### Task statement
All of the data below needs to be set down once more, exactly as written.

### Input records
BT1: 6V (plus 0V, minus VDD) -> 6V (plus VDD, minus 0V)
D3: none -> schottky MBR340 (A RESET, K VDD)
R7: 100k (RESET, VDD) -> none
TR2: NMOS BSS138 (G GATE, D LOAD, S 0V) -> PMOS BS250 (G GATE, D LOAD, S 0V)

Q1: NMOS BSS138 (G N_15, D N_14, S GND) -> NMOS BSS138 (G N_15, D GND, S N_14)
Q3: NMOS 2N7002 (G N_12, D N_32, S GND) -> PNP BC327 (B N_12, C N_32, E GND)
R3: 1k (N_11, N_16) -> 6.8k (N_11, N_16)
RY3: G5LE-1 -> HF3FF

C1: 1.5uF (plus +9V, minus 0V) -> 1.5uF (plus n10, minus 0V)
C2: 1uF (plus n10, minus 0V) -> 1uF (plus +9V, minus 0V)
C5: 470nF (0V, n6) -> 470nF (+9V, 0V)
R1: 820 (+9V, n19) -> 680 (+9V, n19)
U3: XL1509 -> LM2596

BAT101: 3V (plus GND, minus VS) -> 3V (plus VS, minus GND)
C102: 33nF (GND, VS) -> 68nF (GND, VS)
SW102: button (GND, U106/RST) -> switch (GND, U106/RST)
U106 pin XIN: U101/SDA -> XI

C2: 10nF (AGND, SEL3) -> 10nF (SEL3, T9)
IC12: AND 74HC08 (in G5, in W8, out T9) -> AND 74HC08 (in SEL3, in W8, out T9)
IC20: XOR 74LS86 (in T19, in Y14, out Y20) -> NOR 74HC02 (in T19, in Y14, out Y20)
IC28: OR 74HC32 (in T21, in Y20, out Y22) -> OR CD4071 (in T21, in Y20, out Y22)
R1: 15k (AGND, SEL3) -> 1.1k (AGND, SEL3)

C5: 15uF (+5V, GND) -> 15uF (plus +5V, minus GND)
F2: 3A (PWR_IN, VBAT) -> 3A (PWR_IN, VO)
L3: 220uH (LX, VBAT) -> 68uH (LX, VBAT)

### Exercise result
BT1: 6V (plus 0V, minus VDD) -> 6V (plus VDD, minus 0V)
D3: none -> schottky MBR340 (A RESET, K VDD)
R7: 100k (RESET, VDD) -> none
TR2: NMOS BSS138 (G GATE, D LOAD, S 0V) -> PMOS BS250 (G GATE, D LOAD, S 0V)

Q1: NMOS BSS138 (G N_15, D N_14, S GND) -> NMOS BSS138 (G N_15, D GND, S N_14)
Q3: NMOS 2N7002 (G N_12, D N_32, S GND) -> PNP BC327 (B N_12, C N_32, E GND)
R3: 1k (N_11, N_16) -> 6.8k (N_11, N_16)
RY3: G5LE-1 -> HF3FF

C1: 1.5uF (plus +9V, minus 0V) -> 1.5uF (plus n10, minus 0V)
C2: 1uF (plus n10, minus 0V) -> 1uF (plus +9V, minus 0V)
C5: 470nF (0V, n6) -> 470nF (+9V, 0V)
R1: 820 (+9V, n19) -> 680 (+9V, n19)
U3: XL1509 -> LM2596

BAT101: 3V (plus GND, minus VS) -> 3V (plus VS, minus GND)
C102: 33nF (GND, VS) -> 68nF (GND, VS)
SW102: button (GND, U106/RST) -> switch (GND, U106/RST)
U106 pin XIN: U101/SDA -> XI

C2: 10nF (AGND, SEL3) -> 10nF (SEL3, T9)
IC12: AND 74HC08 (in G5, in W8, out T9) -> AND 74HC08 (in SEL3, in W8, out T9)
IC20: XOR 74LS86 (in T19, in Y14, out Y20) -> NOR 74HC02 (in T19, in Y14, out Y20)
IC28: OR 74HC32 (in T21, in Y20, out Y22) -> OR CD4071 (in T21, in Y20, out Y22)
R1: 15k (AGND, SEL3) -> 1.1k (AGND, SEL3)

C5: 15uF (+5V, GND) -> 15uF (plus +5V, minus GND)
F2: 3A (PWR_IN, VBAT) -> 3A (PWR_IN, VO)
L3: 220uH (LX, VBAT) -> 68uH (LX, VBAT)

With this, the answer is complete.